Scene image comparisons
==========

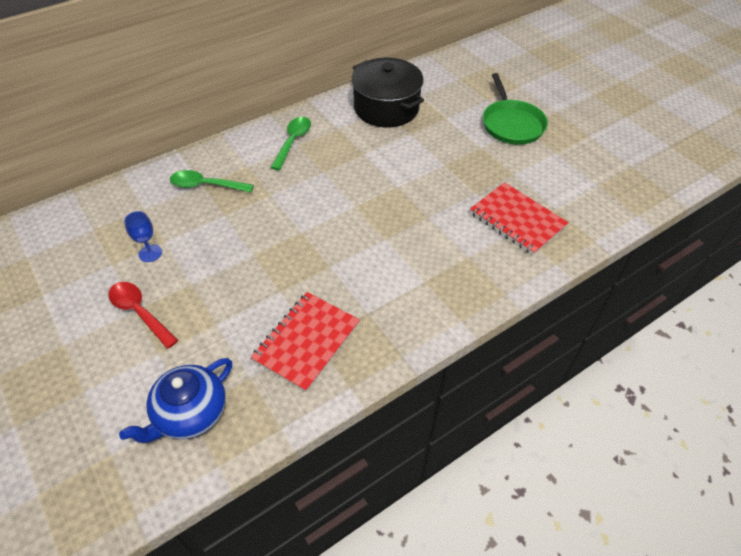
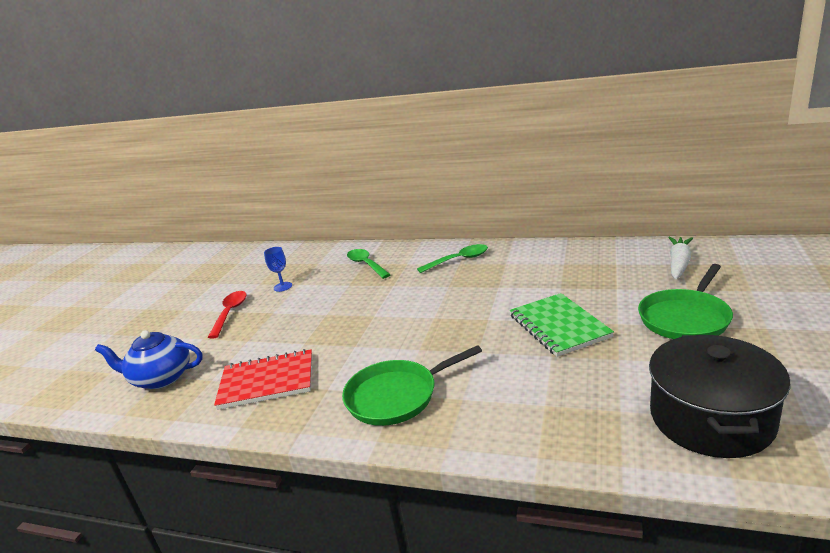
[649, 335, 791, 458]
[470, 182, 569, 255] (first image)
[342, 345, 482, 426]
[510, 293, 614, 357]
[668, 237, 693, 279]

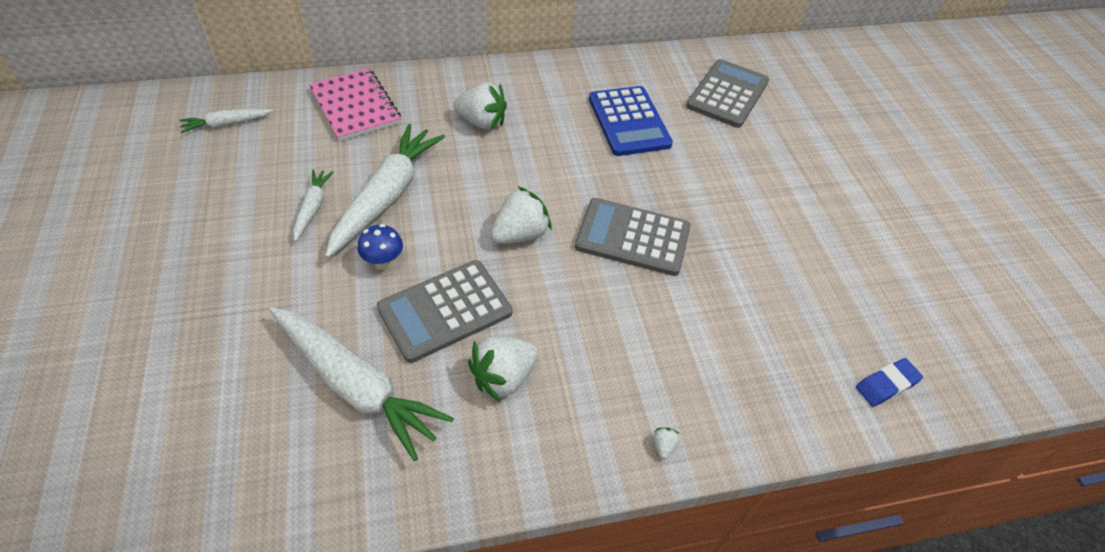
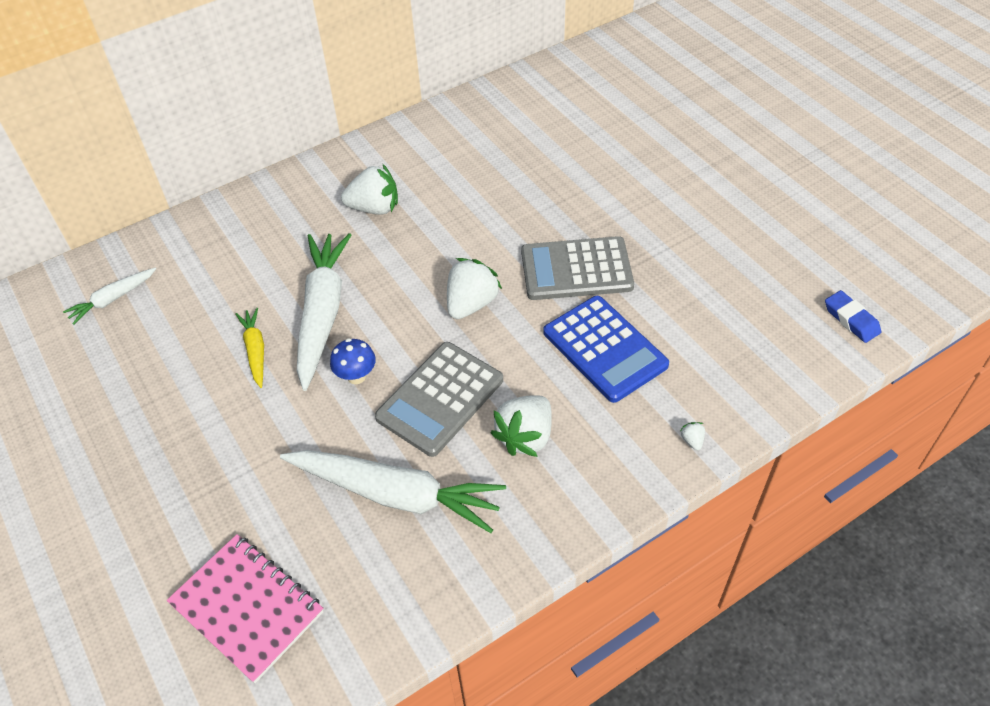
[235, 308, 264, 388]
[167, 534, 324, 683]
[543, 296, 669, 403]
[686, 59, 769, 128] (first image)
[825, 290, 881, 343]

==========

• **ASSIGNMENT**
Output each entry exactly. Skip the pictures.

• **OUTPUT FOR THIS EXERCISE**
[649, 335, 791, 458]
[470, 182, 569, 255] (first image)
[342, 345, 482, 426]
[510, 293, 614, 357]
[668, 237, 693, 279]

[235, 308, 264, 388]
[167, 534, 324, 683]
[543, 296, 669, 403]
[686, 59, 769, 128] (first image)
[825, 290, 881, 343]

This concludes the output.